Aim:
Return every line of the records that contains the string "grace", treating uppercase and lowercase letters as different.

Stored items
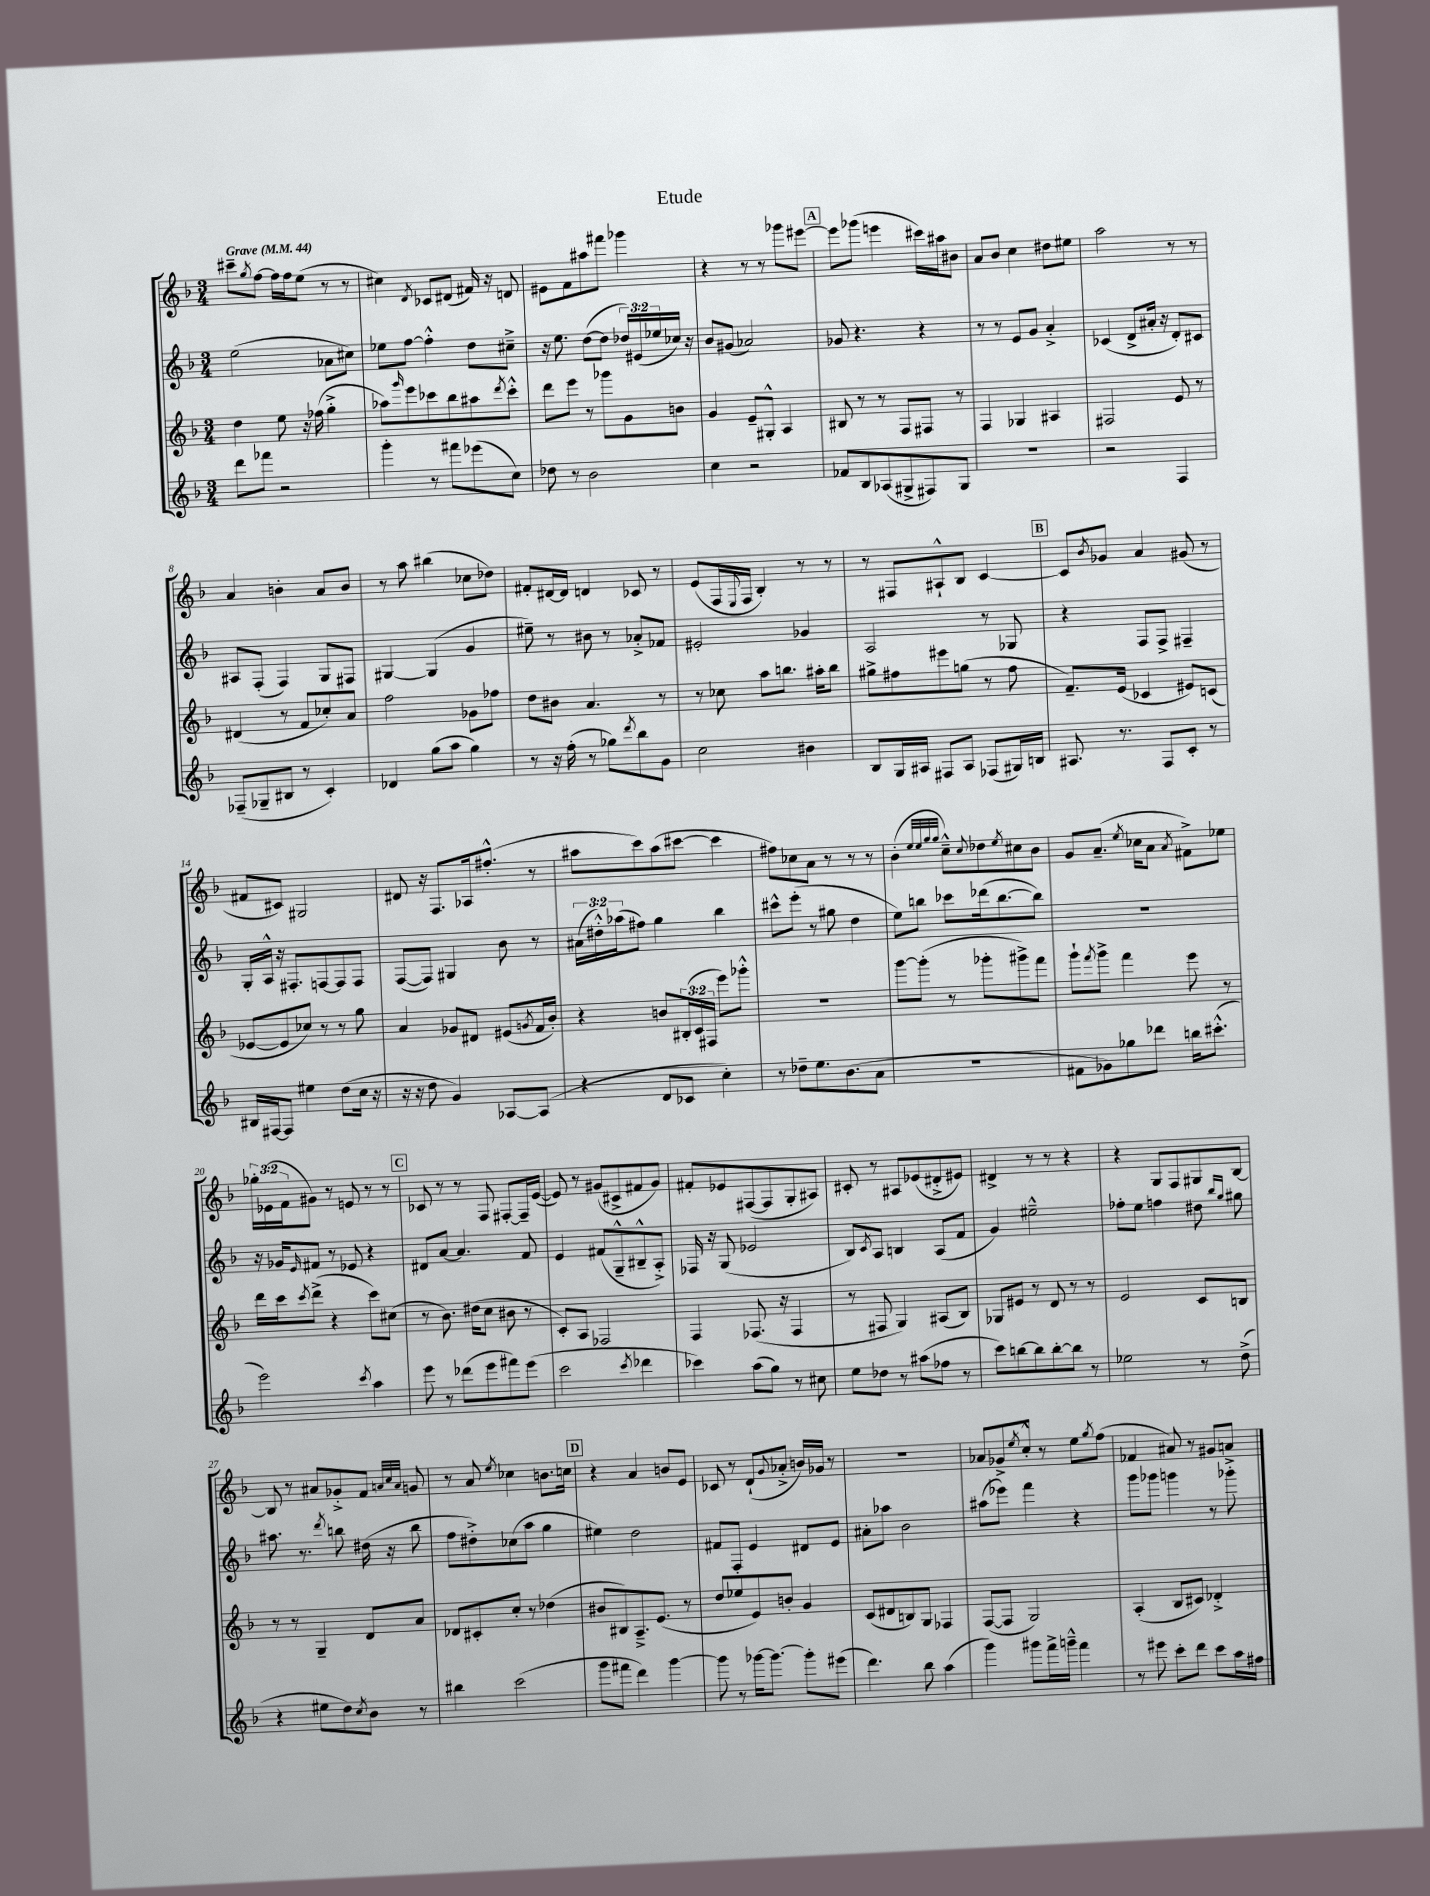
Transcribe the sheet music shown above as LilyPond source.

\header { title = "Etude" }
<<
\new StaffGroup <<
\new Staff = "s0" {
    \clef treble \key f \major \numericTimeSignature \time 3/4 \override Staff.TupletNumber.text = #tuplet-number::calc-fraction-text \tempo "Grave" 4 = 44
    cis'''8-- \acciaccatura { g''8 } f''8~ f''16 f''16 e''8( r8 r8 |
    cis''4) \acciaccatura { d'8 } ces'8 dis'8( fis'16) r16 d'8 |
    eis'8 f'8 ais''8 fis'''8 ges'''4 |
    r4 r8 r8 ges'''8 eis'''8~ |
    \mark \markup { \box "A" } eis'''8 ges'''8( e'''4 cis'''16) ais''16 bis'8 |
    a'8 bes'8 c''4 dis''8 eis''8 |
    a''2 r8 r8 |
    a'4 b'4-. a'8 b'8 |
    r8 a''8 bis''4( ces''8 des''8) |
    fis'8-. dis'16~ dis'16 d'4 ces'8 r8 |
    e'8( f16 \appoggiatura { e8 } f16 bes4-.) r8 r8 |
    r8 fis8 ais8-!-^ bes8 c'4~ |
    \mark \markup { \box "B" } c'8 \acciaccatura { bes'8 } ges'8 a'4 gis'8( r8 |
    fis'8 cis'8) gis2 |
    dis'8 r16 f8. aes16 fis''8.-.-^( r8 |
    ais''8 c'''8) ais''8( cis'''8~ cis'''4 |
    fis''8) ces''8 a'8 r8 r8 r8 |
    bes'4-.( \grace { e''32 e''32 g''32 g''32 } c''8---^) \appoggiatura { c''8 } des''8 \acciaccatura { e''8 } cis''8 bes'8 |
    g'8 a'8.--( \acciaccatura { e''8 } ces''16 a'8 \acciaccatura { a'8 } fis'8->) ees''8 |
    \tuplet 3/2 { ges''16-. ees'16( f'16 } gis'8) r8 e'8 r8 r8 |
    \mark \markup { \box "C" } ces'8 r8 r8 f8 fis8~-. fis16-- e'16~( |
    e'8) r8 gis'8( cis'8-> fis'8 gis'8) |
    fis'8-. ees'8 fis8~( fis8 g8-. ais8) |
    cis'8-. r8 ais8 ees'8( dis'8-.-> eis'8) |
    dis'4-> r8 r8 r4 |
    r4 g8 f8 gis8 bes8~ |
    bes8 r8 ais'8 ges'8-.-> f'8 \grace { a'32 c''32 a'32 } g'8 |
    r8 a'8 \acciaccatura { e''8 } ces''4 b'8. c''16 |
    \mark \markup { \box "D" } r4 a'4 b'8 e'8 |
    ces'8 r8 d'8-!( \appoggiatura { g'8 } aes'8-.-> b'16) ges'16 r8 |
    R2. |
    aes'8 ges'8-> \acciaccatura { e''8 } c''8-.-^ r8 e''8 \acciaccatura { g''8 } f''8( |
    fes'4 ais'8) r8 gis'8 a'8 \bar "|." |
}
\new Staff = "s1" {
    \clef treble \key f \major \numericTimeSignature \time 3/4 \override Staff.TupletNumber.text = #tuplet-number::calc-fraction-text
    e''2( aes'8 cis''8) |
    ees''8 f''8~ f''4-.-^ d''8 cis''8---> |
    r16 e''8. d''8~( d''8 \tuplet 3/2 { des''16) eis'16( ees''16 } ces''16) r16 |
    bes'8 gis'8( aes'2) |
    \mark \markup { \box "A" } ges'8 r4. r4 |
    r8 r8 e'8 g'8 a'4-.-> |
    ces'4( d'8-> ais'16-. r16 d'8-.) cis'8 |
    ais8 f8-.( f4) g8 fis8 |
    gis4~ gis4( g'4 |
    eis''8--) r8 bis'8 r8 aes'8-.-> fes'8 |
    eis'2-. ges'4 |
    a2 r8 ges8 |
    \mark \markup { \box "B" } r4 f8 f8-> fis4-- |
    g16-. a16-^ r16 fis8.-. f8~ f8 f8 |
    f8~( f8) gis4 bes'8 r8 |
    \tuplet 3/2 { ais'16( dis''16-.-^) aes''16( } fis''8) g''4 bes''4 |
    cis'''8-^ e'''8-.( r8 gis''8 d''4 |
    e''8) b''8 ces'''8 des'''16( b''8.~ b''8) |
    R2. |
    r16 ges'16 \grace { e'16 } fis'8 r8 ees'8 r4 |
    \mark \markup { \box "C" } dis'8 a'8~ a'4. f'8 |
    e'4 fis'8( g8---^ bis8---^ a8-.->) |
    fes16 r16 g8( ees'2 |
    bes8) \acciaccatura { c'8 } a8 b4 a8( f'8 |
    g'4) eis''2---^ |
    fes''8-. e''8 f''4 dis''8 \grace { bes''16 g''16 } gis''8 |
    ais''8. r8. \acciaccatura { d'''8 } b''8 dis''16( r16 b''8 |
    f''8 dis''8-.->) ces''8( a''8 g''4 |
    \mark \markup { \box "D" } eis''4) d''2 |
    fis'8 f8-. e'4 dis'8 e'8 |
    ais'8-. aes''8 bes'2 |
    ais''8( ees'''8) f'''4 r4 |
    g'''8 ges'''8 g'''4 r8 ges'''8-.-> \bar "|." |
}
\new Staff = "s2" {
    \clef treble \key f \major \numericTimeSignature \time 3/4 \override Staff.TupletNumber.text = #tuplet-number::calc-fraction-text
    d''4 e''8 r16 fes''16( g''4-.-> |
    aes''8) \grace { g'''16 } e'''8 ces'''8 bes''8 ais''8 \acciaccatura { d'''8 } ces'''8-.-^ |
    d'''8 e'''8 r8 ges'''8 g'8 b'8 |
    g'4 e'8-- gis8-.-^ a4 |
    \mark \markup { \box "A" } bis8 r8 r8 f8 fis8 r8 |
    f4 ges4 ais4 |
    fis2 e'8 r8 |
    dis'4( r8 f'8 ces''8-.) a'8 |
    f''2 ges'8 fes''8 |
    d''8 bis'8 a'4. r8 |
    r8 ces''8 a''8 b''8. ais''16-. b''8 |
    gis''8-> fis''8 eis'''8 g''8( r8 fis''8 |
    \mark \markup { \box "B" } f'8.--) e'16( ces'4 eis'8) c'8( |
    ees'8~ ees'8 ces''8) r8 r8 g''8 |
    a'4 ges'8 dis'8 eis'8( \acciaccatura { g'8 } f'16 bes'16-.) |
    r4 b'8 \tuplet 3/2 { bis16-.( c'16 fis16 } e'''8) ges'''8-.-^ |
    R2. |
    g'''8~ g'''8-.( r8 ges'''8-. gis'''8->) f'''8 |
    g'''8-! \acciaccatura { f'''8 } g'''8-> f'''4 e'''8 r8 |
    d'''16 c'''16 \acciaccatura { c'''8 } d'''8->( r4 c'''8) cis''8( |
    \mark \markup { \box "C" } r8 bes'8.) dis''16( c''8 bis'8 r8 |
    c'8-.) a8 fes2 |
    f4 fes8.( r16 fes4 |
    r8 fis8 g4) ais8( bes8) |
    ges8 eis'8 r8 d'8 r8 r8 |
    e'2 c'8 b8 |
    r8 r8 g4-- d'8 a'8 |
    des'8 cis'8-. c''8-. r8 des''4( |
    \mark \markup { \box "D" } bis'8 bis8) a8.---> e'8.( r8 |
    d''8 ees''8 e'8) b'8-. g'4 |
    c'8( dis'8 b8) g8 fes4 |
    f8~( f8 g2) |
    a4-.( bes8 cis'8) des'4-.-> \bar "|." |
}
\new Staff = "s3" {
    \clef treble \key f \major \numericTimeSignature \time 3/4
    d'''8 fes'''8 r2 |
    g'''4-. r8 fis'''8 ees'''8( c''8) |
    des''8 r8 bes'2 |
    c''4 r2 |
    \mark \markup { \box "A" } fes'8 bes8 aes8( gis8-> fis8) gis8 |
    R2. |
    r2 f4 |
    fes8--( ges8-- bis8 r8 c'4-.) |
    des'4 g''8( a''8 g''4) |
    r8 r16 f''16-.( r8 ges''8) \acciaccatura { d'''8 } bes''8 g'8 |
    c''2 bis'4 |
    bes8 g16 ais16 fis8 ais8 fes8( gis16) b16 |
    \mark \markup { \box "B" } ais8. r8. f8 c'8-. r8 |
    bis16 fis16~ fis8 eis''4 d''8( c''16 r16 |
    r16 r16 d''8 g'4) aes8~ aes8( |
    r4 d'8 ces'8 c''4-.) |
    r8 des''8-- e''8. bes'8.( a'8 |
    R2. |
    fis'8 ges'8) ges''8 des'''8 b''16 cis'''8.-.-^( |
    e'''2) \acciaccatura { c'''8 } a''4 |
    \mark \markup { \box "C" } e'''8 r8 des'''8( e'''8 fis'''8) e'''8( |
    c'''2 \acciaccatura { c'''8 } des'''4 |
    ces'''4) a''8( g''8) r8 cis''8 |
    e''8 des''8 r8 ais''8( fes''8 r8 |
    c'''8) b''8~ b''8 b''8~-. b''8 r8 |
    ees''2 r8 d''8->( |
    r4 eis''8 d''8) \acciaccatura { c''8 } bes'8 r8 |
    bis''4 c'''2( |
    \mark \markup { \box "D" } g'''8 fis'''8 d'''4) g'''4~ |
    g'''8 r8 ges'''16~ ges'''8.~ ges'''8-. eis'''8( |
    d'''4.) bes''8 a''4( |
    g'''4) gis'''8 f'''16-> g'''16---^ f'''4 |
    r8 eis'''8 c'''8-. d'''8 c'''8 a''16 fis''16 \bar "|." |
}
>>
>>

Completed exercise:
    bes'4-.( \grace { e''32 e''32 g''32 g''32 } c''8---^) \appoggiatura { c''8 } des''8 \acciaccatura { e''8 } cis''8 bes'8 |
    bes8 r8 ais'8 ges'8-.-> f'8 \grace { a'32 c''32 a'32 } g'8 |
    r16 ges'16 \grace { e'16 } fis'8 r8 ees'8 r4 |
    fes''8-. e''8 f''4 dis''8 \grace { bes''16 g''16 } gis''8 |
    aes''8) \grace { g'''16 } e'''8 ces'''8 bes''8 ais''8 \acciaccatura { d'''8 } ces'''8-.-^ |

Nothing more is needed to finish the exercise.